** YOUR ASSIGNMENT **
Starting with the line that contains "(383, 700) = (656, 599): pink", reproduce each line through the end of the entries exactly as written.

** GIVEN ENTRIES **

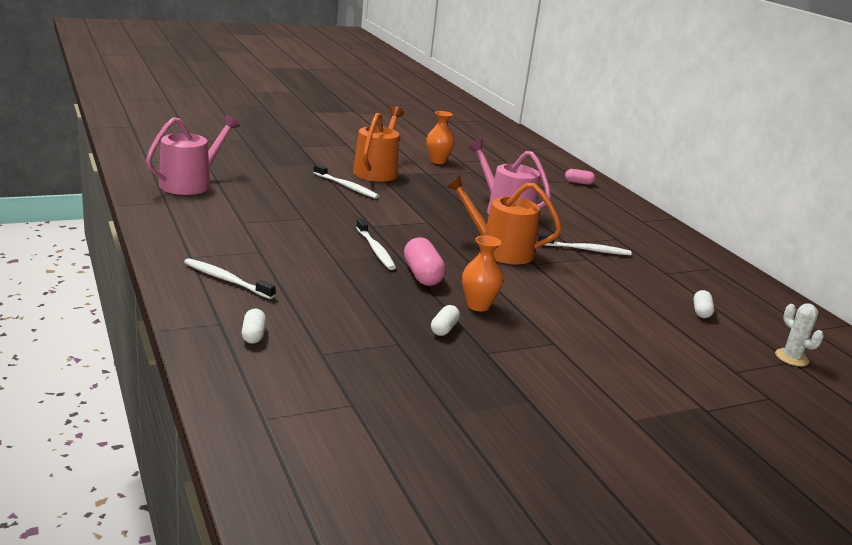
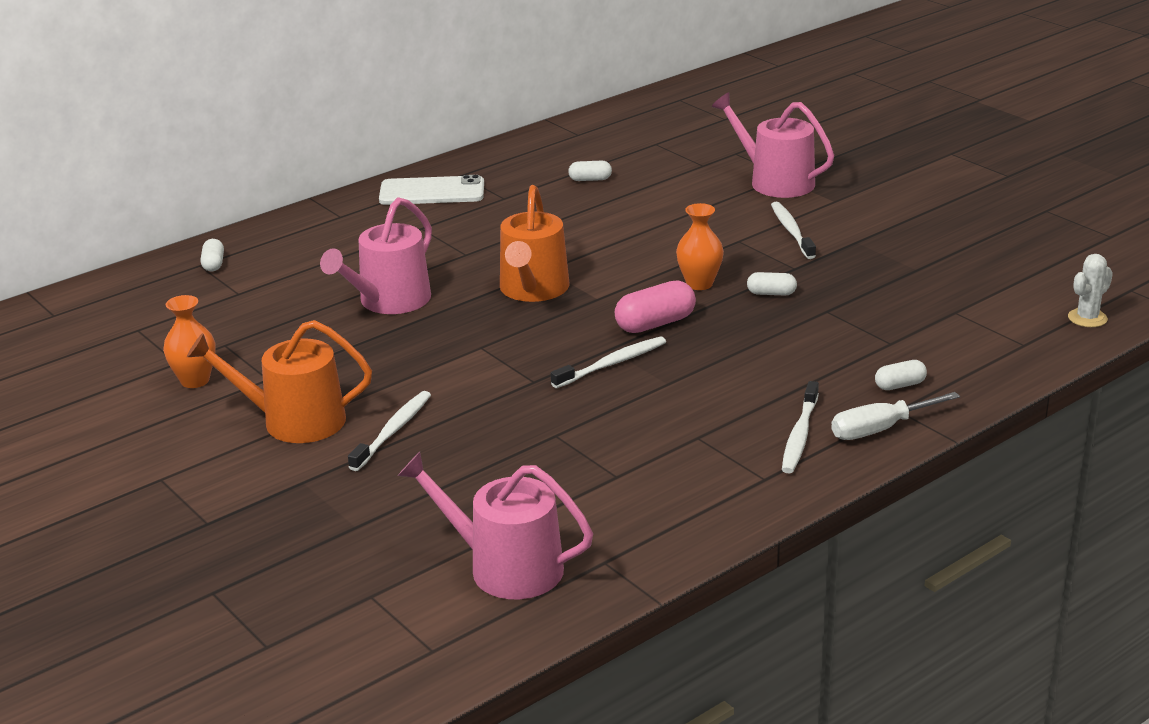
camera: 100 degrees left, 5 degrees up
(202, 308) = (880, 429): none -> white screwdriver
(578, 183) = (213, 264): pink capsule -> white capsule
(586, 250) = (478, 242): white toothbrush -> white toothbrush (791, 231)
(680, 252) = (432, 192): none -> white phone
(689, 399) = (775, 181): none -> pink watering can
(791, 358) = (648, 143): white cactus -> white cactus (1087, 318)

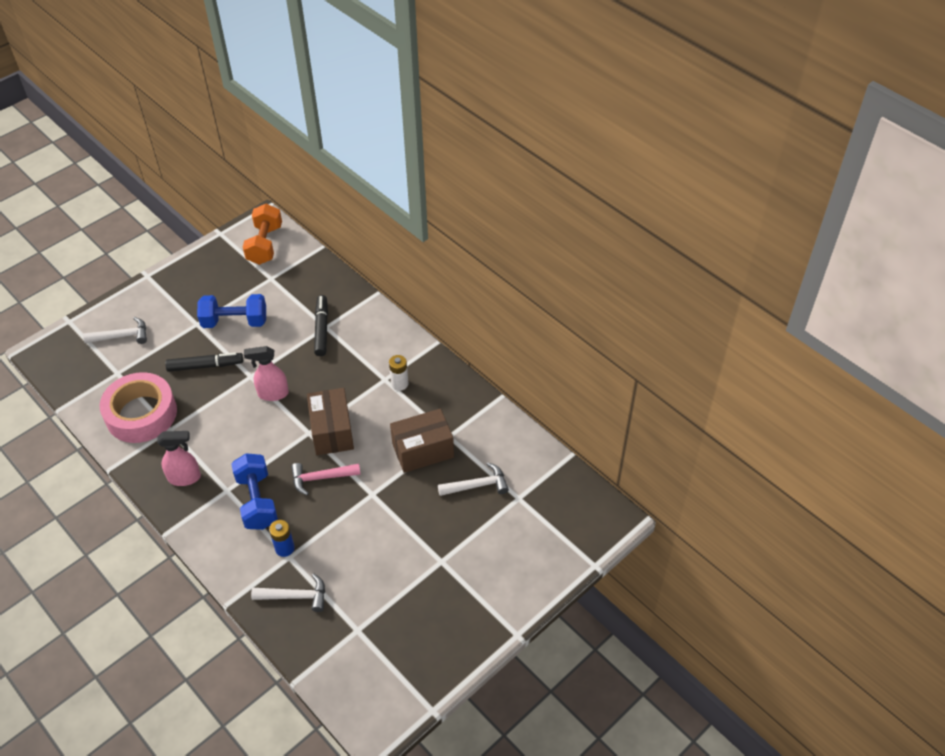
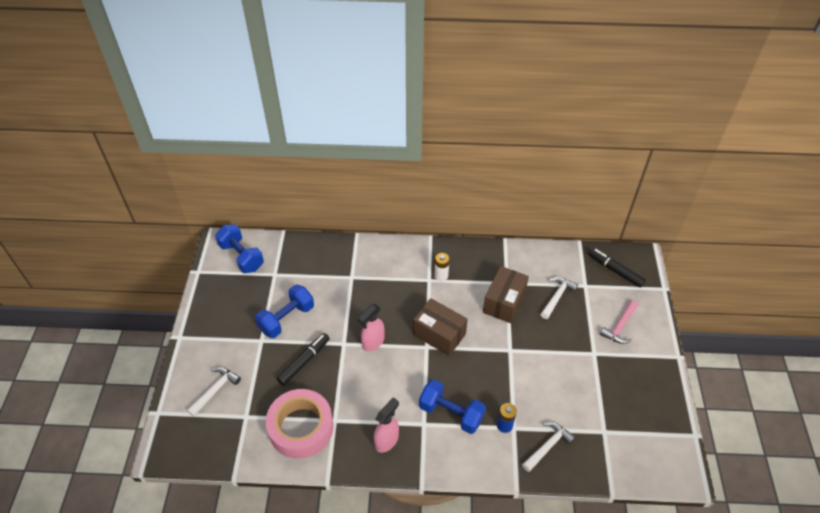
camera: 45 degrees left, 0 degrees up
(265, 245) = (241, 256): orange dumbbell -> blue dumbbell
(321, 478) = (470, 366): pink hammer -> pink hammer (620, 326)
(322, 329) = (351, 280): black marker -> black marker (615, 270)

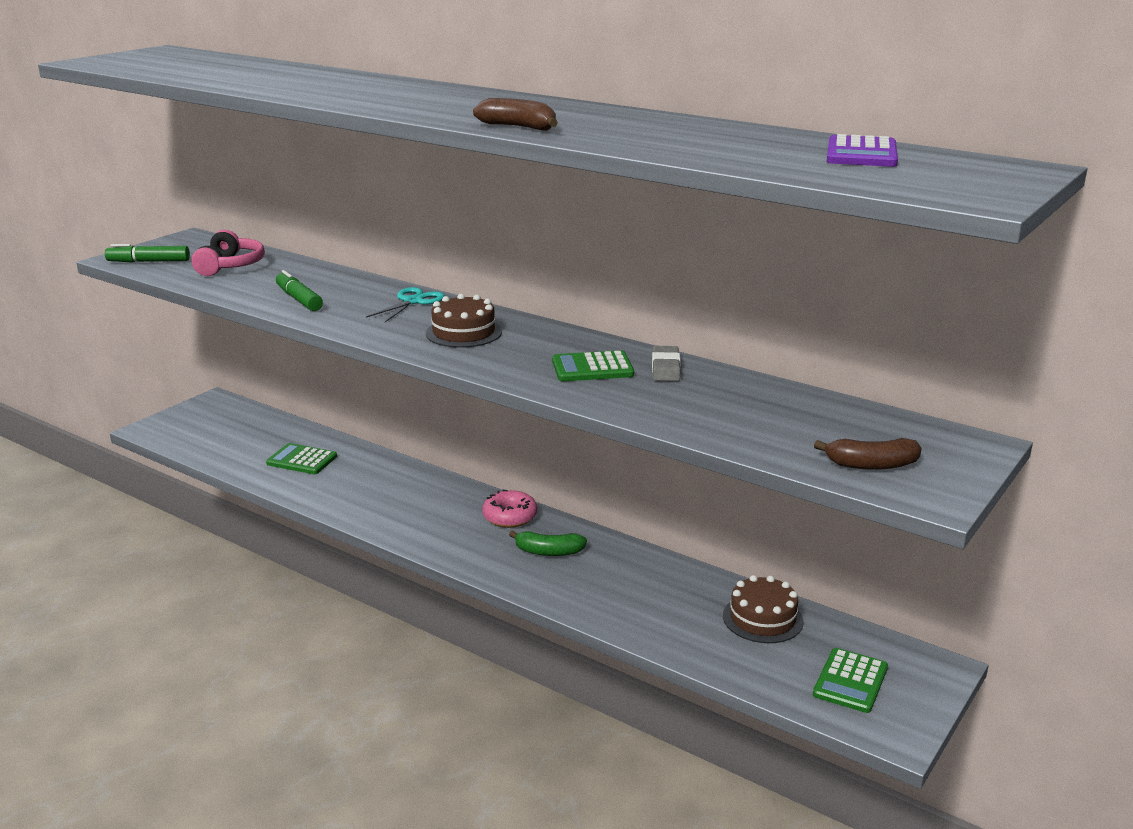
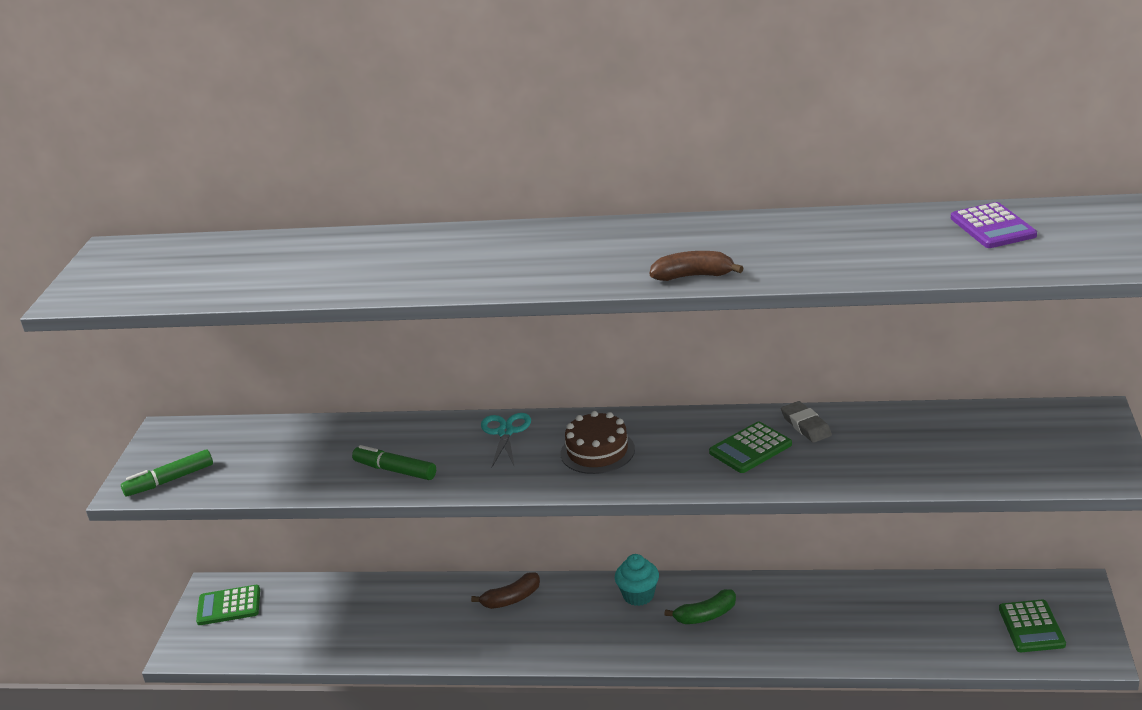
camera: 25 degrees left, 5 degrees up
(230, 266) = (265, 454): pink headphones -> none
(302, 460) = (383, 619): green calculator -> green calculator (229, 606)
(510, 517) = (638, 595): pink donut -> turquoise cupcake
(762, 618) = (925, 602): brown cake -> none
(871, 465) = (1050, 463): brown banana -> brown banana (511, 599)

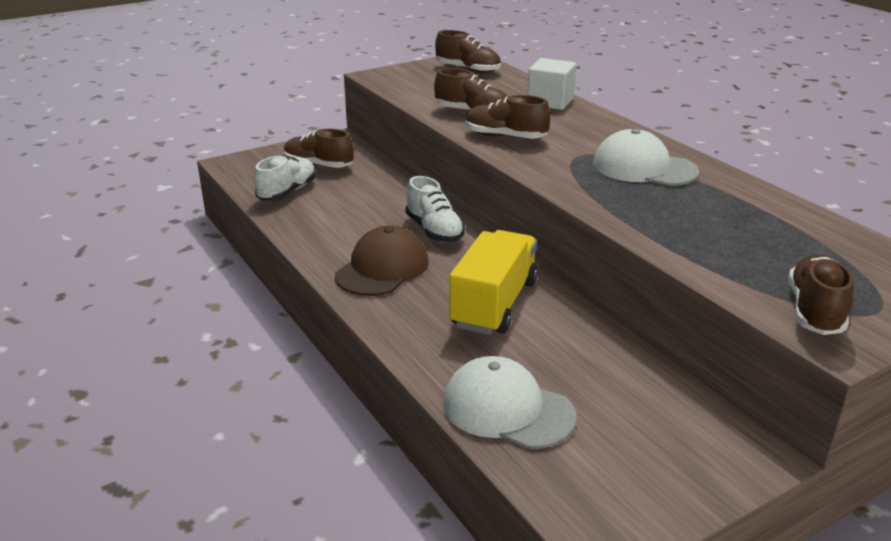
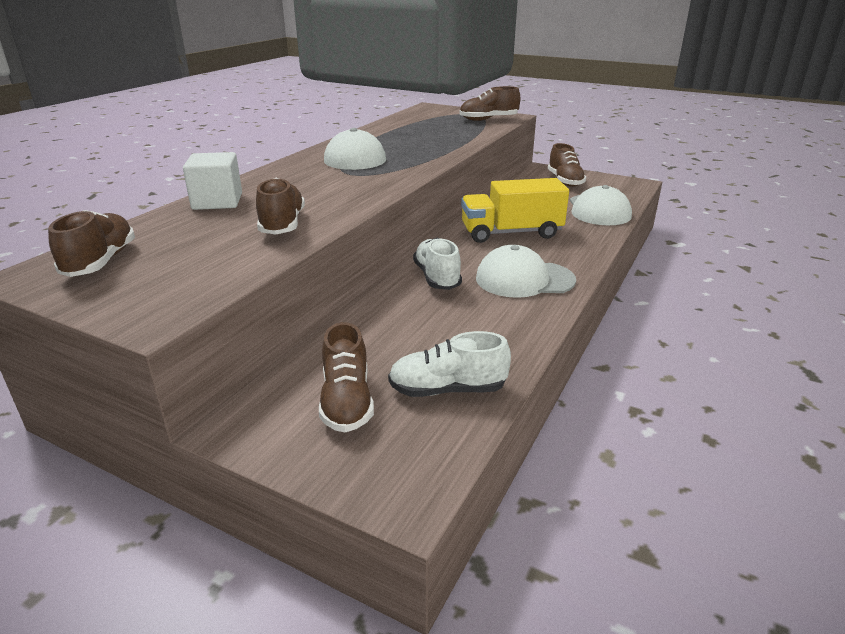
camera: 120 degrees left, 0 degrees up
(382, 268) = (524, 279): brown cap -> white cap
(434, 231) = (437, 277): white shoe -> white shoe turned 45 degrees counterclockwise
(505, 137) = (338, 201): brown shoe -> brown shoe (565, 181)

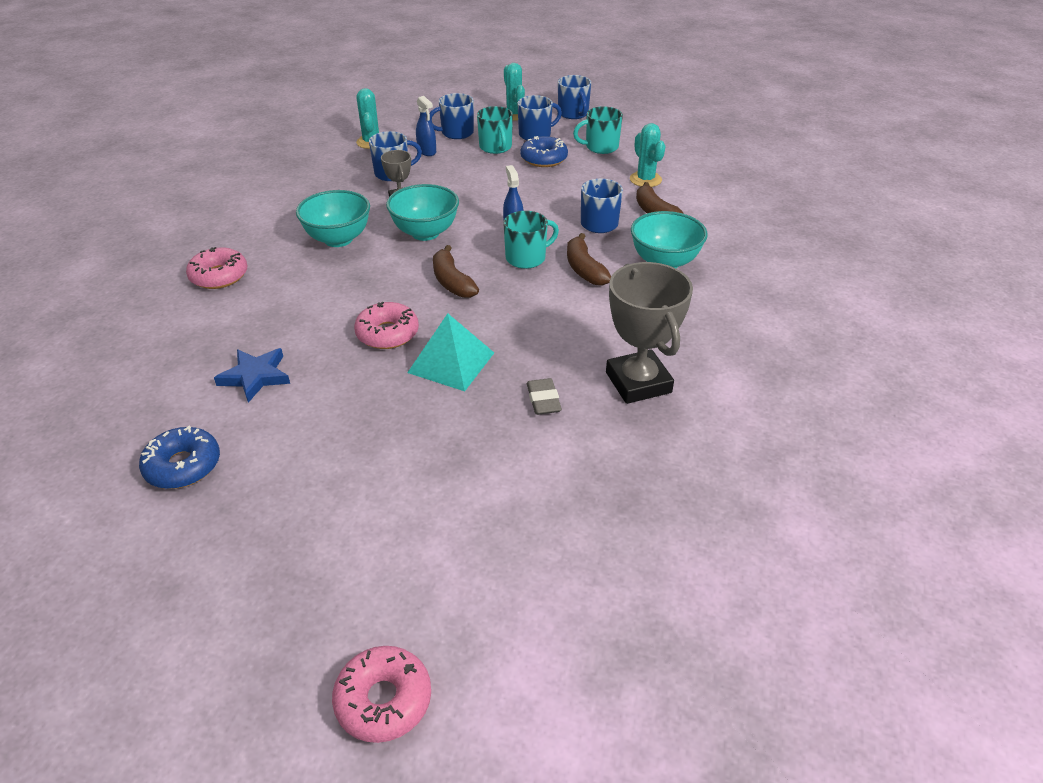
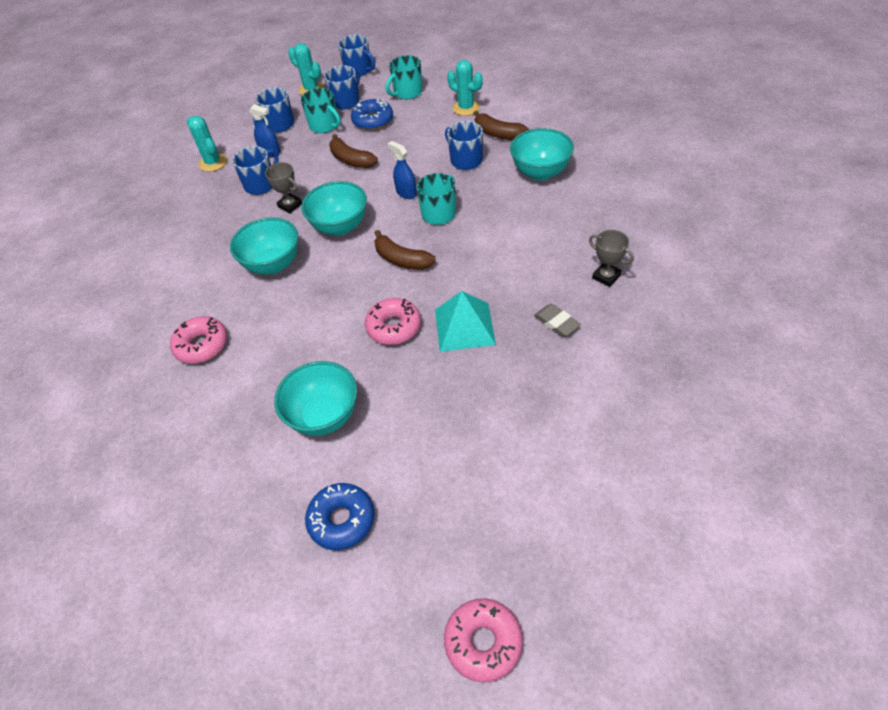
camera: 25 degrees left, 10 degrees up
(255, 376) = (324, 416): blue star -> turquoise bowl
(383, 700) = (656, 599): pink donut -> pink donut (483, 642)
(584, 269) = (489, 203): brown banana -> brown banana (351, 160)
(638, 382) = (606, 277): grey trophy -> grey trophy, size x0.51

** RESULT OF THIS EXERCISE **
(383, 700) = (656, 599): pink donut -> pink donut (483, 642)
(584, 269) = (489, 203): brown banana -> brown banana (351, 160)
(638, 382) = (606, 277): grey trophy -> grey trophy, size x0.51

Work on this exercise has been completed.